**REQUIRED WORK:** Go through the listing below and output exactly the line with "(507, 372) = (336, 271): blue", the line with "(695, 275) = (597, 341): purple", and each line between; omit the rest.

**INPUT MATERIAL:**
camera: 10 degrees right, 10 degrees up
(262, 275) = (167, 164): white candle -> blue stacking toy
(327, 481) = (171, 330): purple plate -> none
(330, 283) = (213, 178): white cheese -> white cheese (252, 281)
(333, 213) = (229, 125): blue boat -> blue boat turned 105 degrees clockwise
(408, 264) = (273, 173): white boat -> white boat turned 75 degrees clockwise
* * *
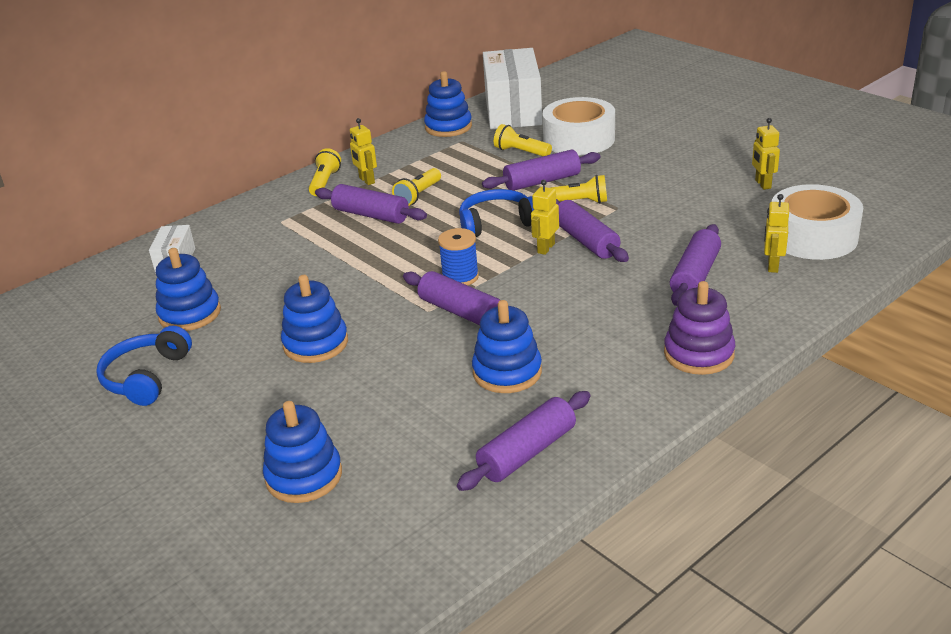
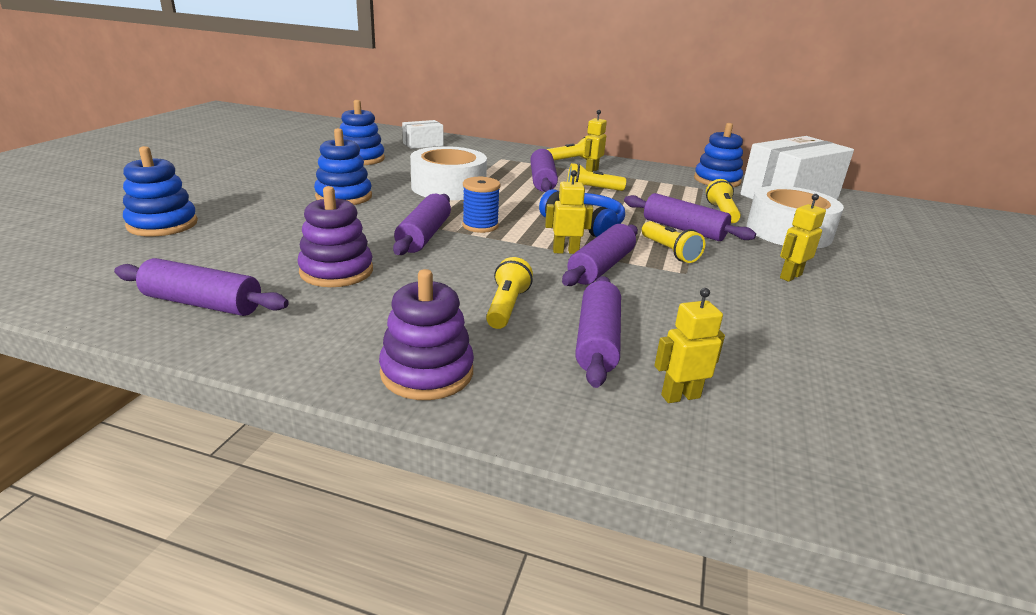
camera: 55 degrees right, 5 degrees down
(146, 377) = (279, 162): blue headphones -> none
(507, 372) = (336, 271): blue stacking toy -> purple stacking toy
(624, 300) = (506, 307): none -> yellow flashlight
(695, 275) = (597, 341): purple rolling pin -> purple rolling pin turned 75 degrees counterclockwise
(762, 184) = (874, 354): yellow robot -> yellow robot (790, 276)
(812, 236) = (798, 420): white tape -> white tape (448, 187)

**YOUR SOLUTION:**
(507, 372) = (336, 271): blue stacking toy -> purple stacking toy
(624, 300) = (506, 307): none -> yellow flashlight
(695, 275) = (597, 341): purple rolling pin -> purple rolling pin turned 75 degrees counterclockwise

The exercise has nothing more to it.